[Recorded information Boundary: Start]

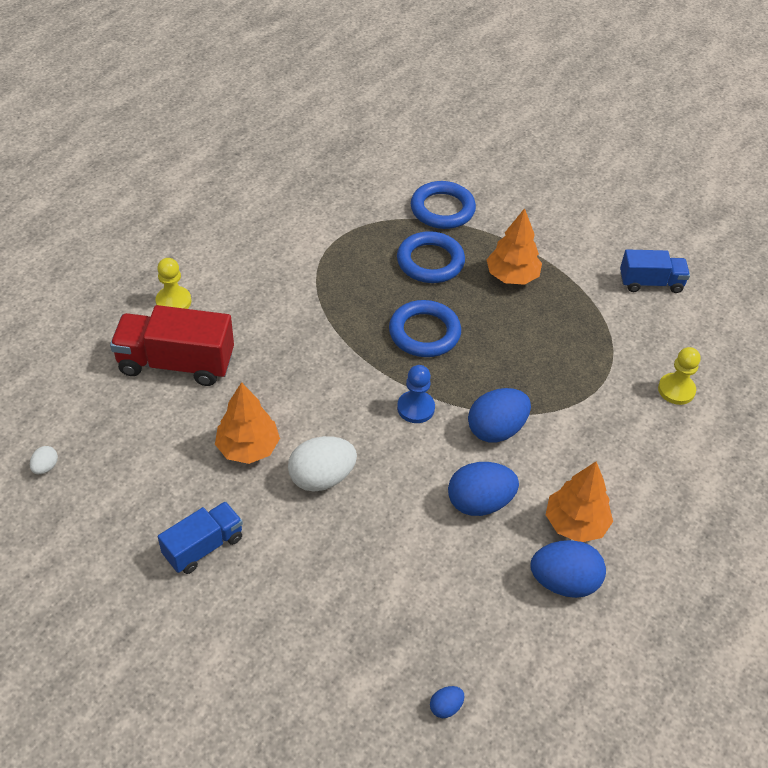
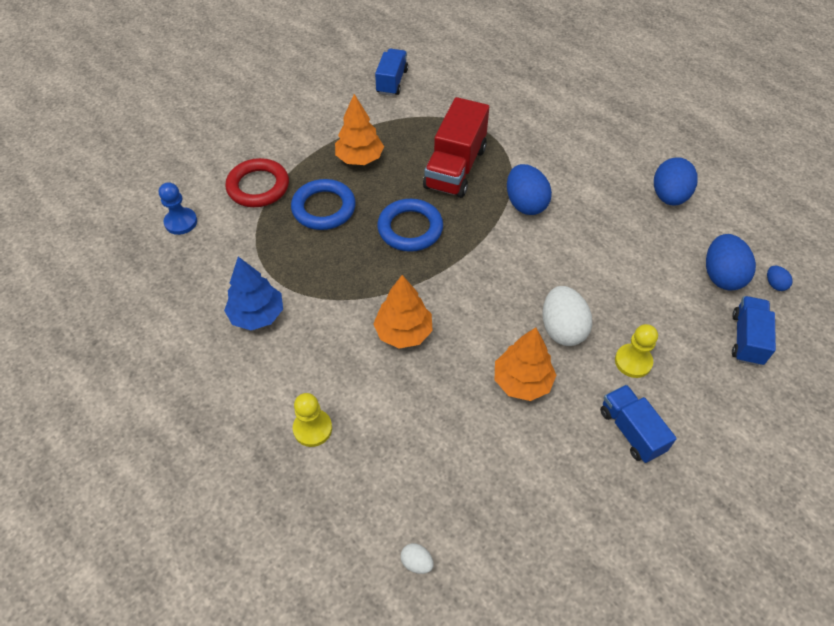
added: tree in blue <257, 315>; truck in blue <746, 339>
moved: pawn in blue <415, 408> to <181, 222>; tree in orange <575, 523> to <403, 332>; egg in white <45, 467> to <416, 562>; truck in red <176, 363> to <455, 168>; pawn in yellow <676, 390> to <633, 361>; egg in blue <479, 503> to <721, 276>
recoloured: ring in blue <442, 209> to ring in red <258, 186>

[Recorded information Boundary: End]

**What the task requires**
Quote the material exactly. Pictures stay out.

**Output of the task**
added: tree in blue <257, 315>; truck in blue <746, 339>
moved: pawn in blue <415, 408> to <181, 222>; tree in orange <575, 523> to <403, 332>; egg in white <45, 467> to <416, 562>; truck in red <176, 363> to <455, 168>; pawn in yellow <676, 390> to <633, 361>; egg in blue <479, 503> to <721, 276>
recoloured: ring in blue <442, 209> to ring in red <258, 186>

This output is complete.